BEGIN PROVIDED DATA

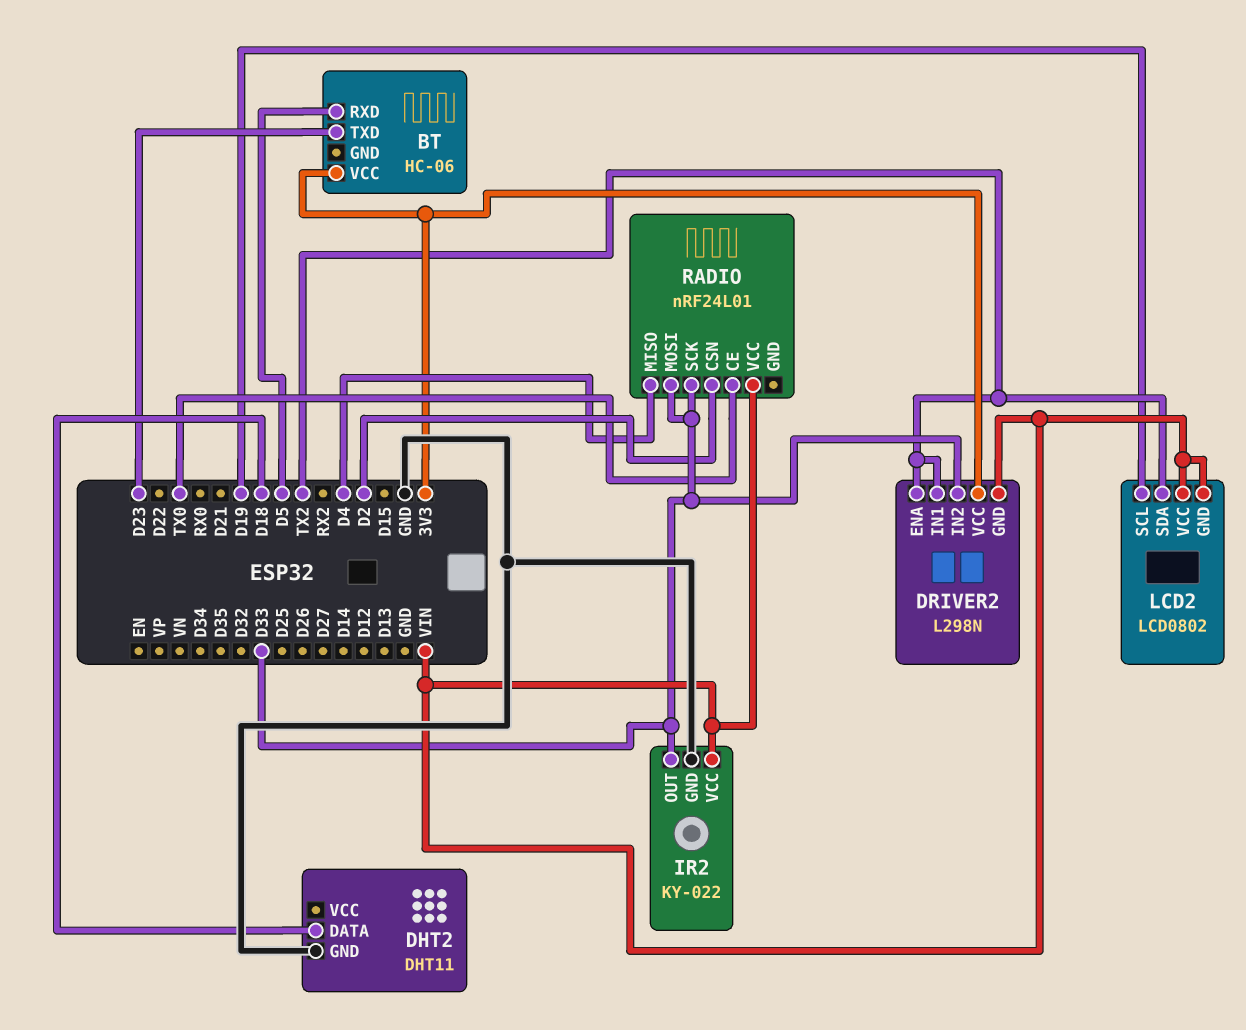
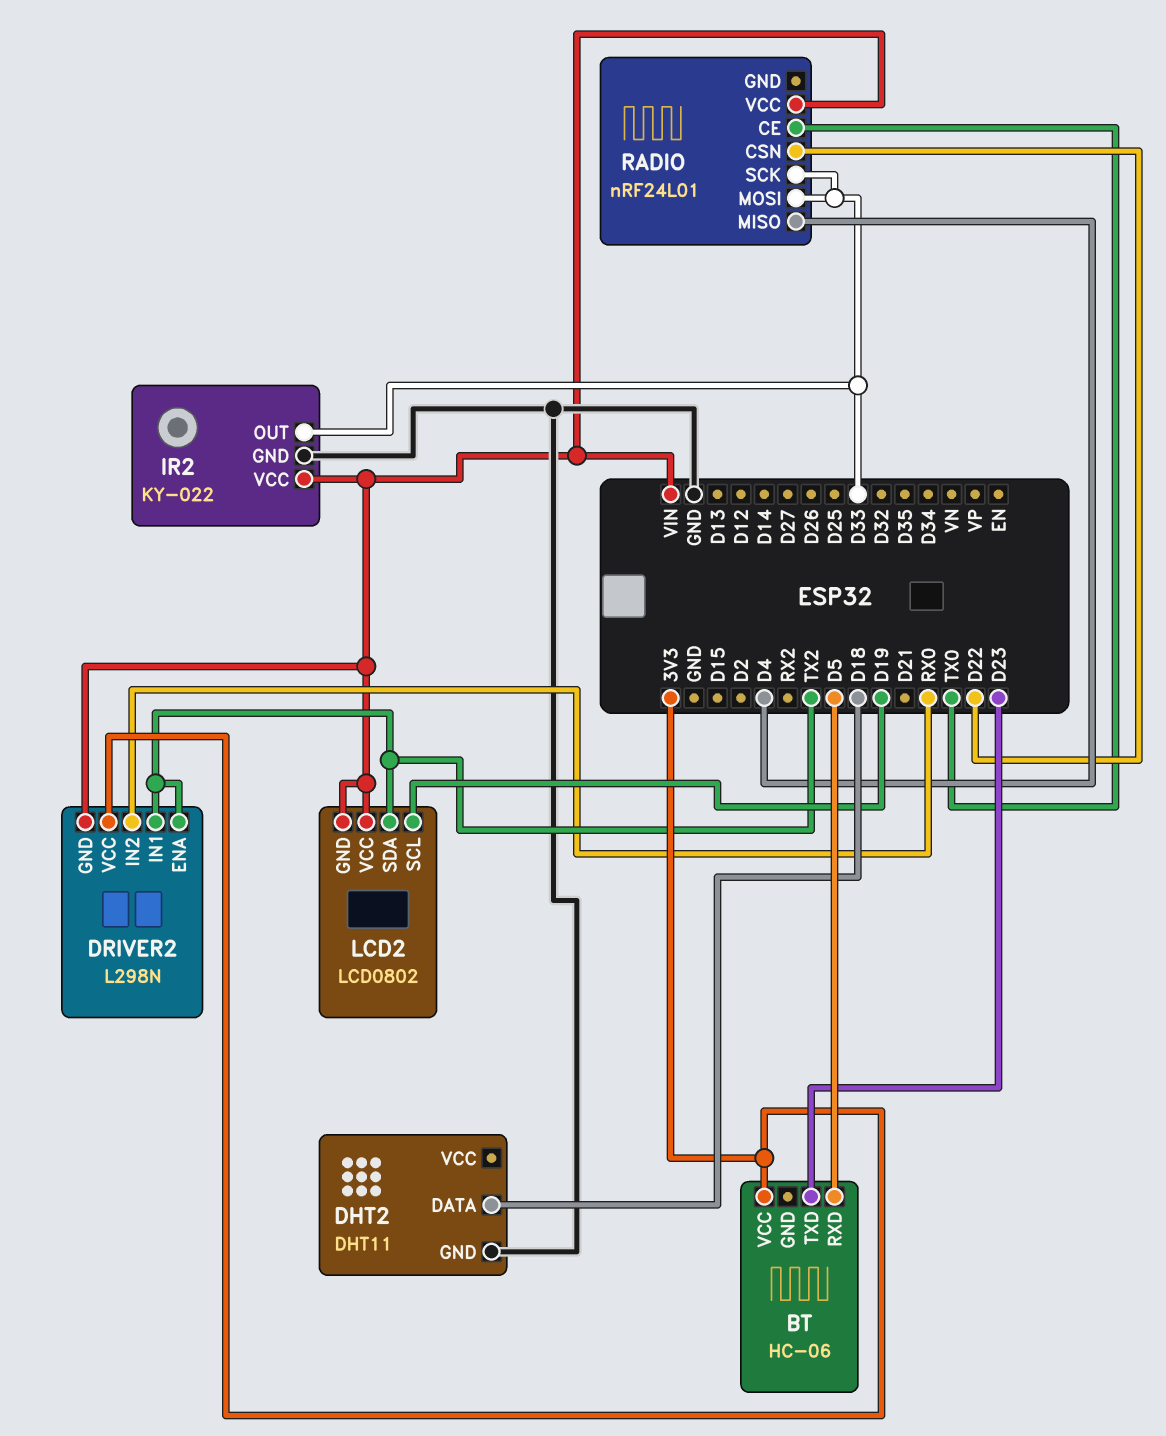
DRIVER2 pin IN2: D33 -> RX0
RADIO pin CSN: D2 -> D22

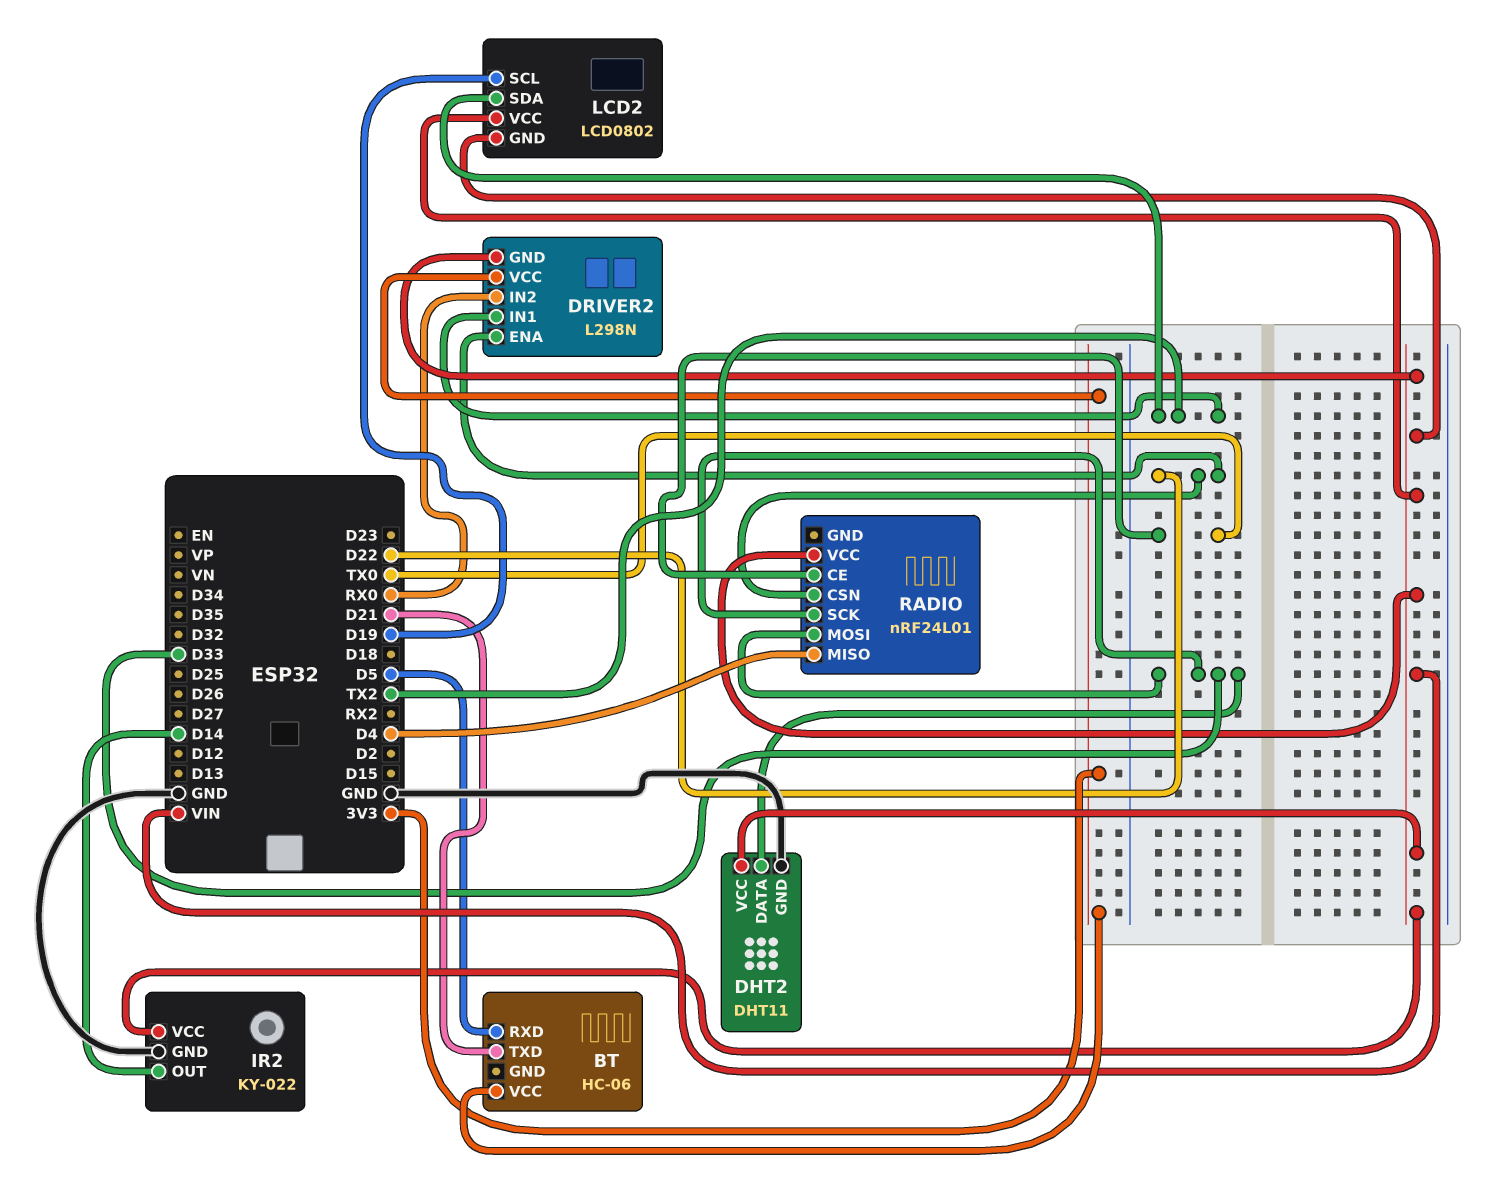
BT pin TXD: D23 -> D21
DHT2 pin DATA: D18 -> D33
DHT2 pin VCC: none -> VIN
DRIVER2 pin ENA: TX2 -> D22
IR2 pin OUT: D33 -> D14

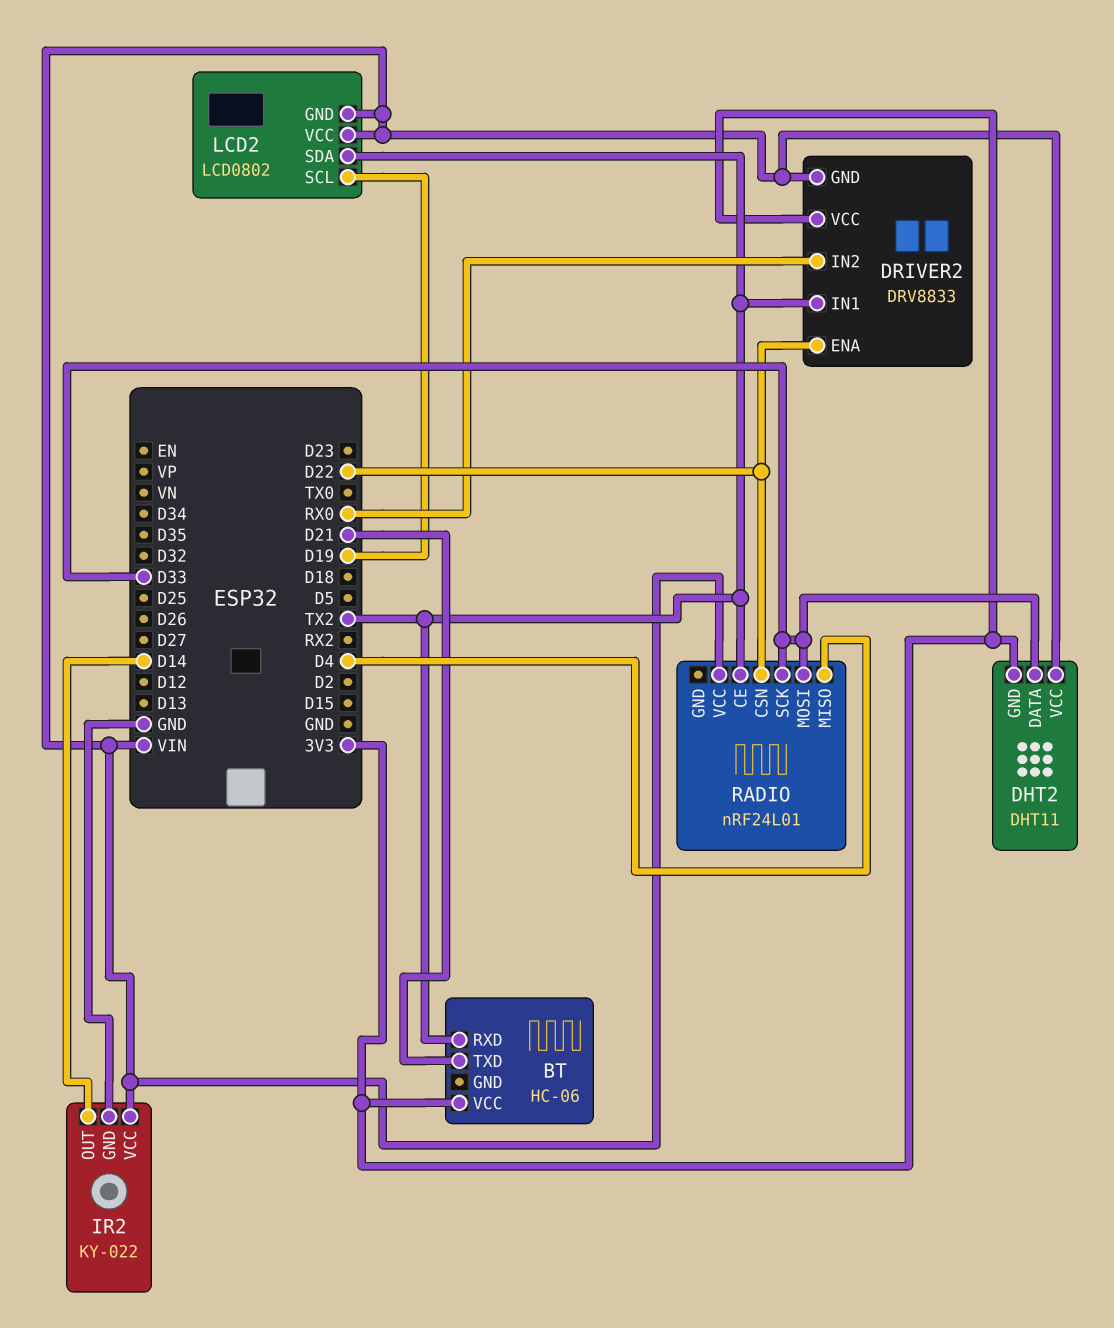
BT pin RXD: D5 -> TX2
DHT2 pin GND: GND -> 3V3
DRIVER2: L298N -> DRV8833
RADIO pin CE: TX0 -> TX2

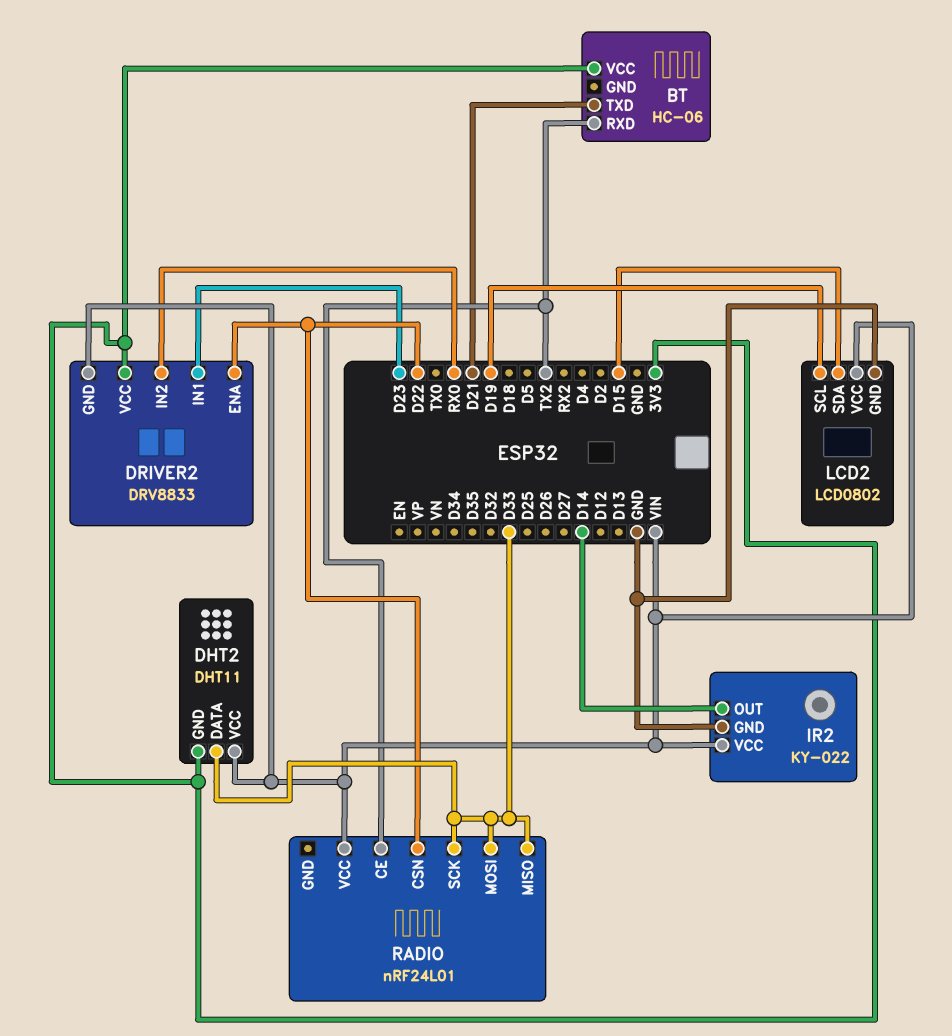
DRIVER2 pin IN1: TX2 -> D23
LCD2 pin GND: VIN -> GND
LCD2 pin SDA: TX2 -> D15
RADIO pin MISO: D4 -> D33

END PROVIDED DATA

* WORK ITEM
Output every record verbatim, skipping images.

* SOLUTION TO THIS TASK
DRIVER2 pin IN2: D33 -> RX0
RADIO pin CSN: D2 -> D22

BT pin TXD: D23 -> D21
DHT2 pin DATA: D18 -> D33
DHT2 pin VCC: none -> VIN
DRIVER2 pin ENA: TX2 -> D22
IR2 pin OUT: D33 -> D14

BT pin RXD: D5 -> TX2
DHT2 pin GND: GND -> 3V3
DRIVER2: L298N -> DRV8833
RADIO pin CE: TX0 -> TX2

DRIVER2 pin IN1: TX2 -> D23
LCD2 pin GND: VIN -> GND
LCD2 pin SDA: TX2 -> D15
RADIO pin MISO: D4 -> D33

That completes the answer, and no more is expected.